> Problem:
Please restate all of the records word for word, setting the pictures aside.

> Supplied material:
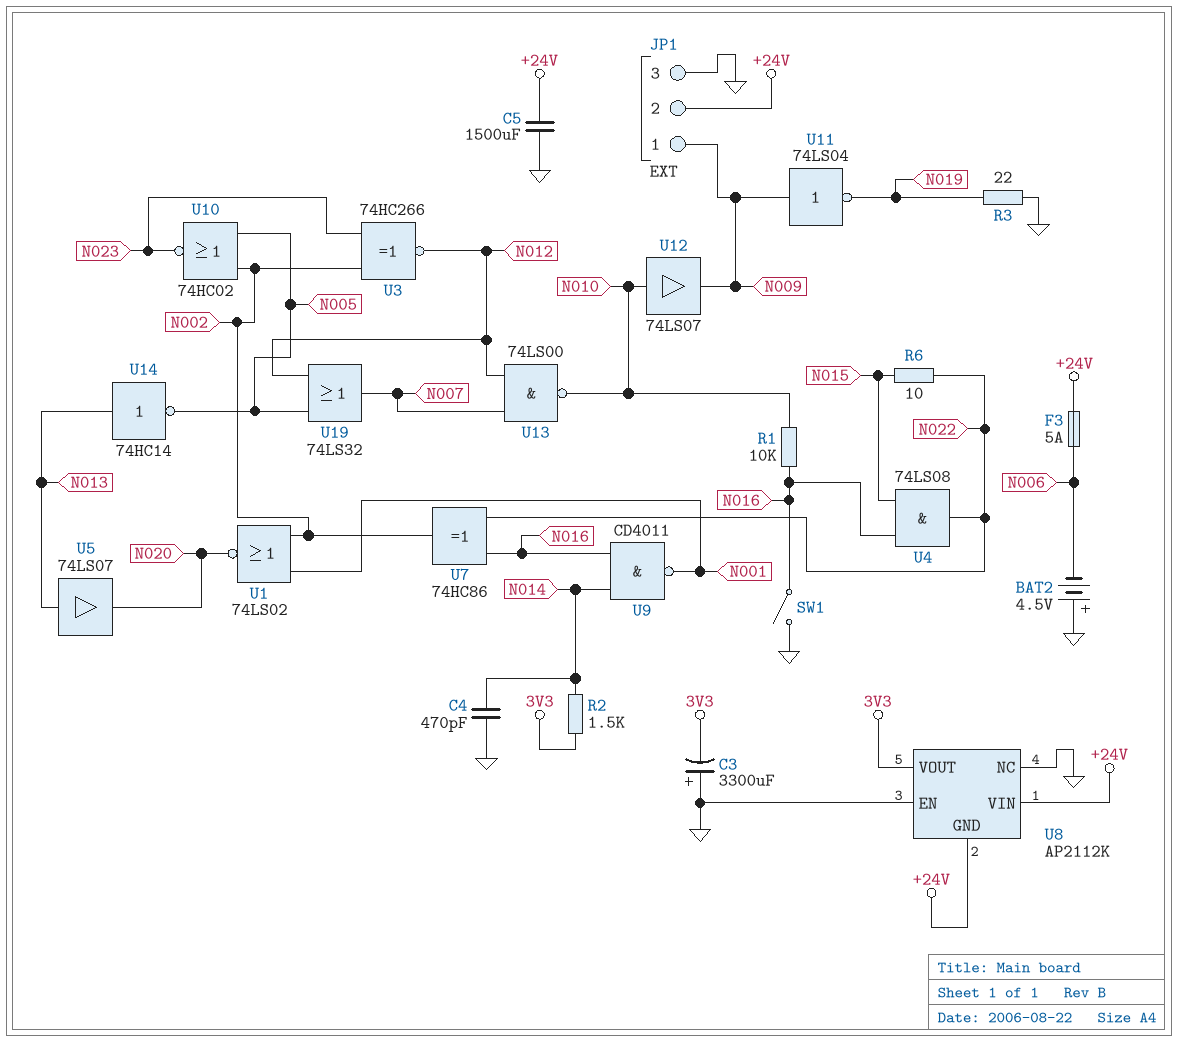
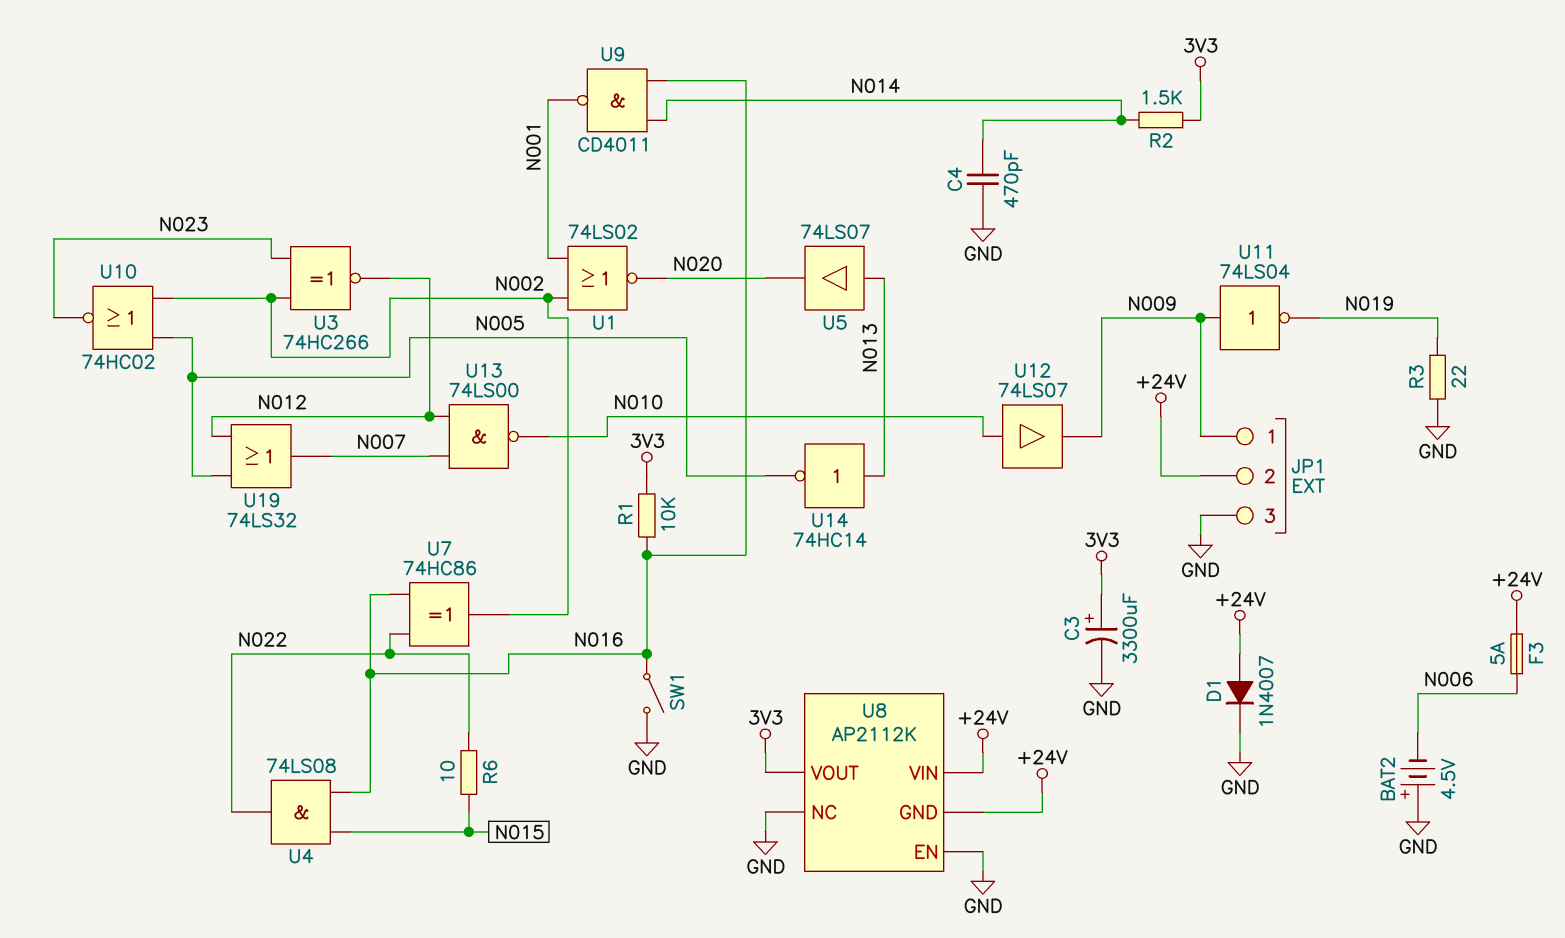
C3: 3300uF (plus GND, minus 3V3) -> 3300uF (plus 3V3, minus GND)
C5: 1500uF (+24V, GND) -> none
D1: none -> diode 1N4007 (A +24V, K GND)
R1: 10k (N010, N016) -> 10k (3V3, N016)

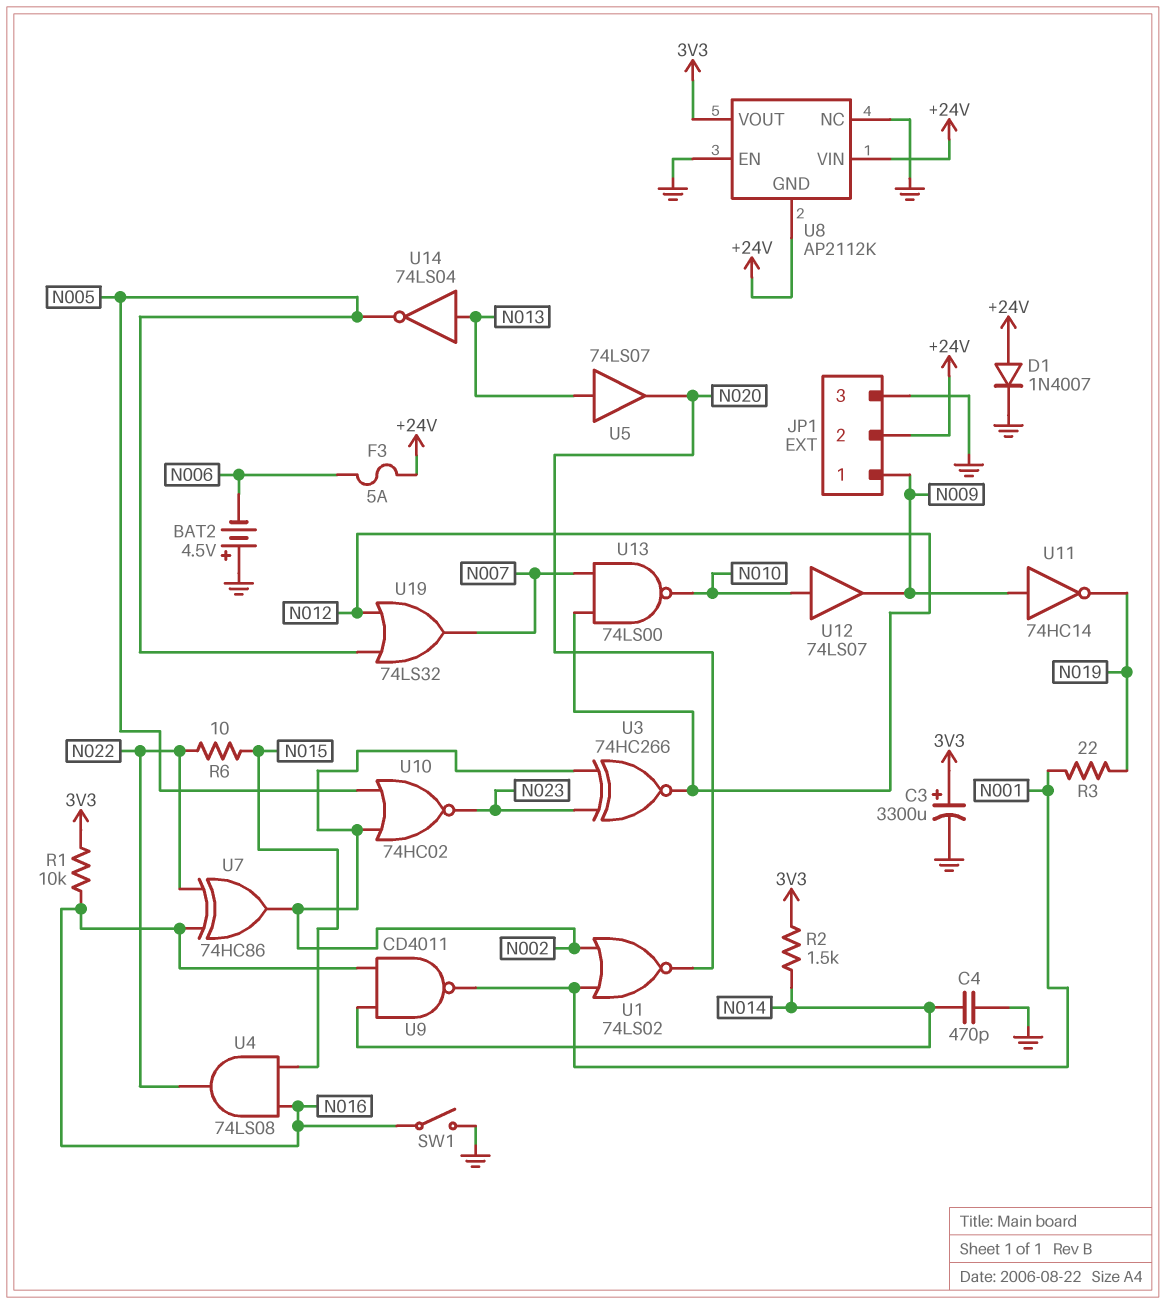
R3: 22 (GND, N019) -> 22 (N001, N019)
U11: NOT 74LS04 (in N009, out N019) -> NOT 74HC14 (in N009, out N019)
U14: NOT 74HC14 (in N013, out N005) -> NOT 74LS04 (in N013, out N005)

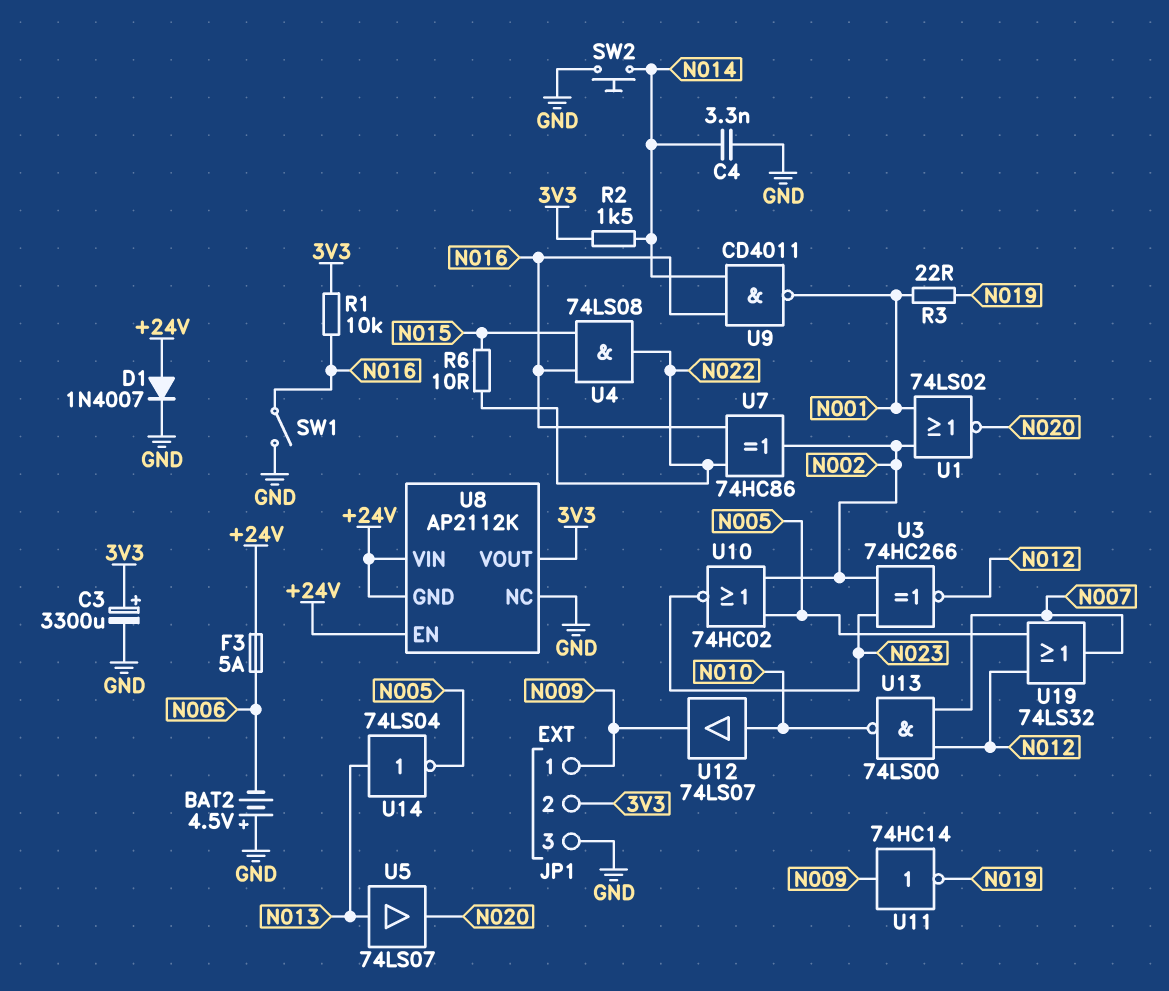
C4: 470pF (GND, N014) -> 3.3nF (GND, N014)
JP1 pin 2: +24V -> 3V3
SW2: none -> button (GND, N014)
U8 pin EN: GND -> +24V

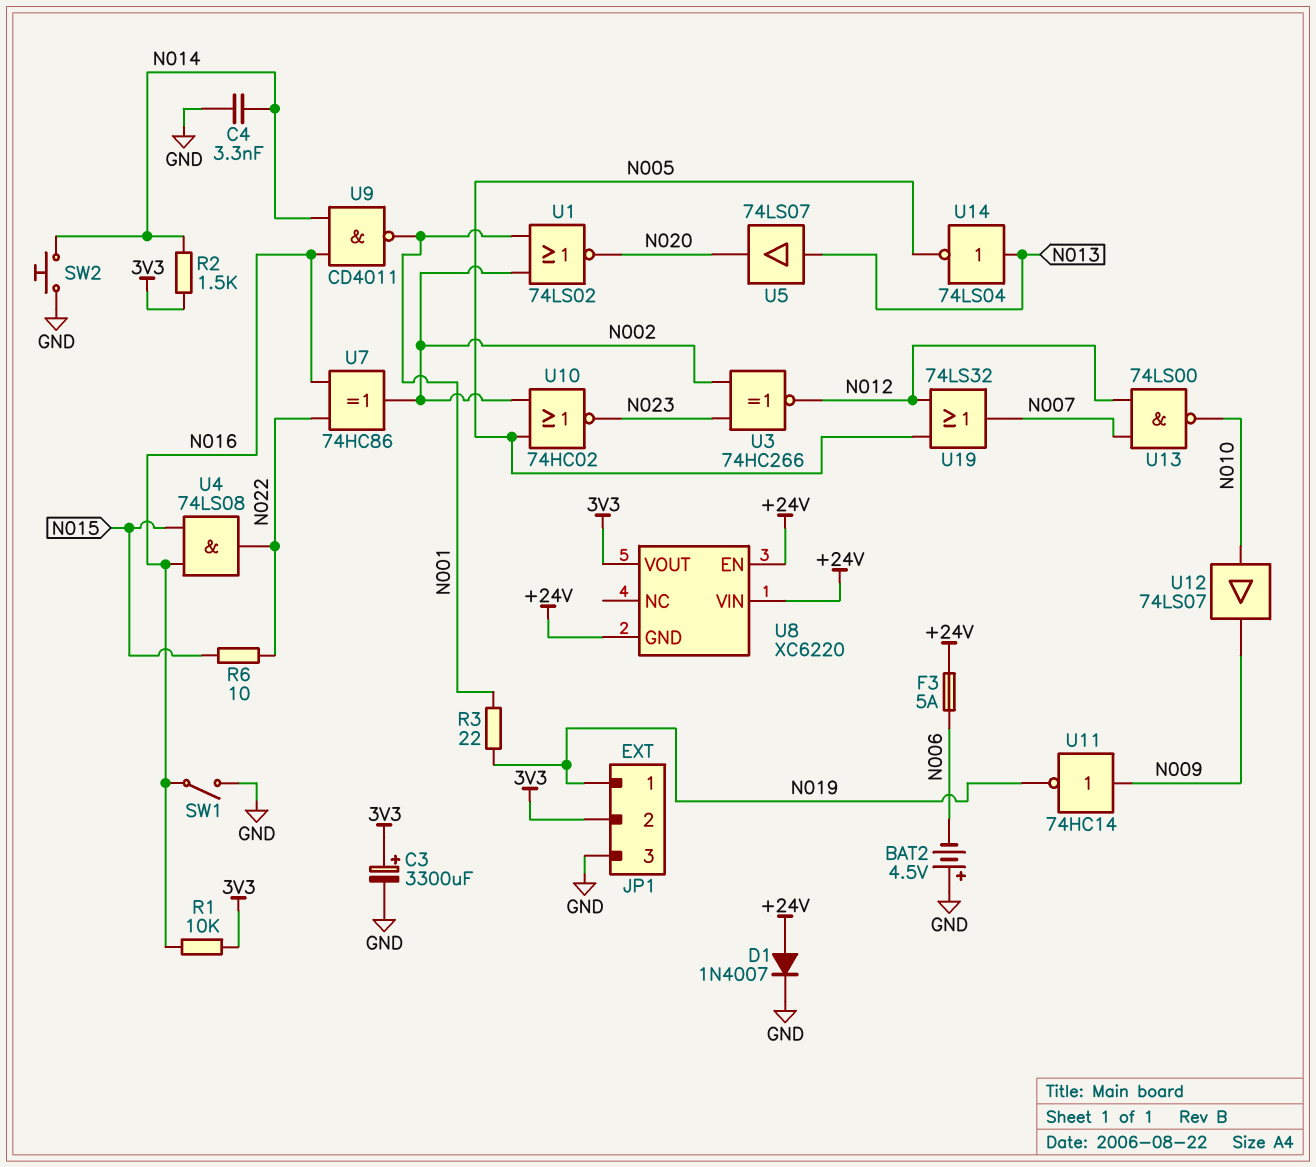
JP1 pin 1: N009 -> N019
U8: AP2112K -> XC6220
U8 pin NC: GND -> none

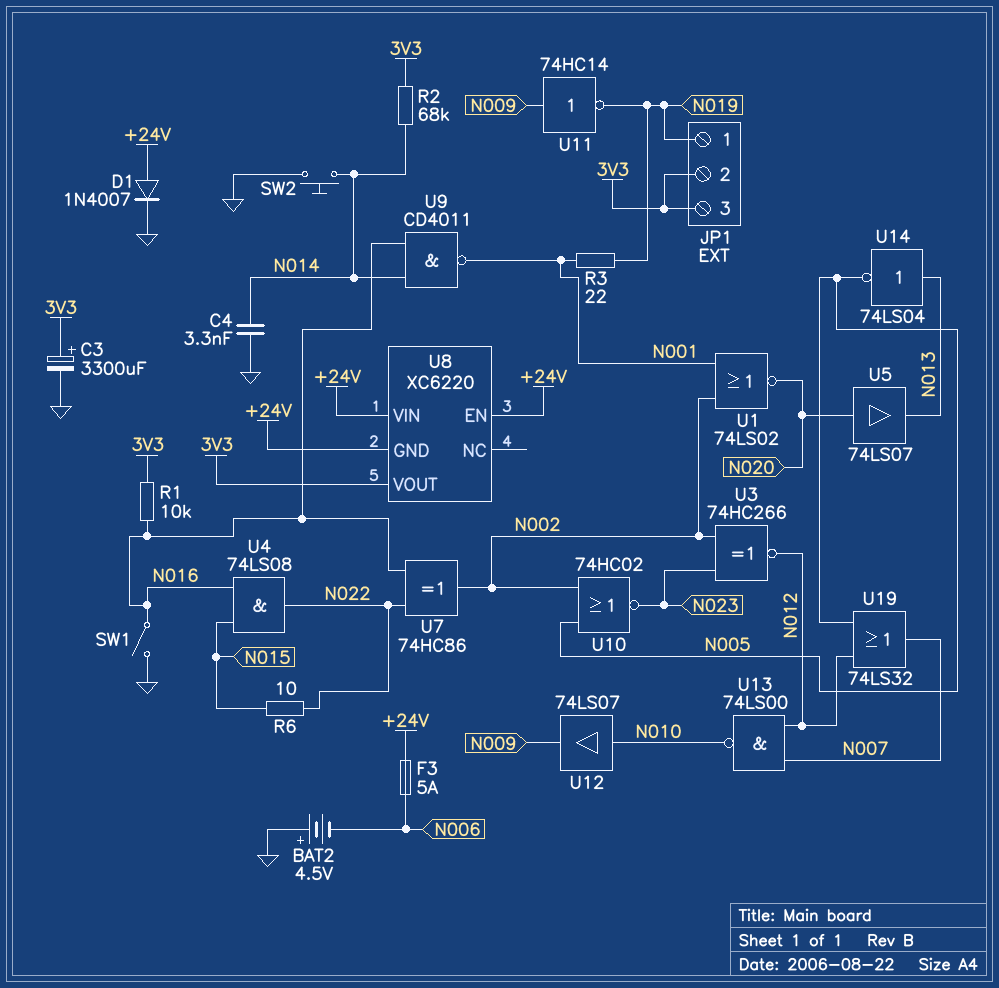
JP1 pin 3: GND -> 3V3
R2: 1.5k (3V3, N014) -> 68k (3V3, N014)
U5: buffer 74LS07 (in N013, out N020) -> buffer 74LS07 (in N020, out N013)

> Your solution:
C3: 3300uF (plus GND, minus 3V3) -> 3300uF (plus 3V3, minus GND)
C5: 1500uF (+24V, GND) -> none
D1: none -> diode 1N4007 (A +24V, K GND)
R1: 10k (N010, N016) -> 10k (3V3, N016)

R3: 22 (GND, N019) -> 22 (N001, N019)
U11: NOT 74LS04 (in N009, out N019) -> NOT 74HC14 (in N009, out N019)
U14: NOT 74HC14 (in N013, out N005) -> NOT 74LS04 (in N013, out N005)

C4: 470pF (GND, N014) -> 3.3nF (GND, N014)
JP1 pin 2: +24V -> 3V3
SW2: none -> button (GND, N014)
U8 pin EN: GND -> +24V

JP1 pin 1: N009 -> N019
U8: AP2112K -> XC6220
U8 pin NC: GND -> none

JP1 pin 3: GND -> 3V3
R2: 1.5k (3V3, N014) -> 68k (3V3, N014)
U5: buffer 74LS07 (in N013, out N020) -> buffer 74LS07 (in N020, out N013)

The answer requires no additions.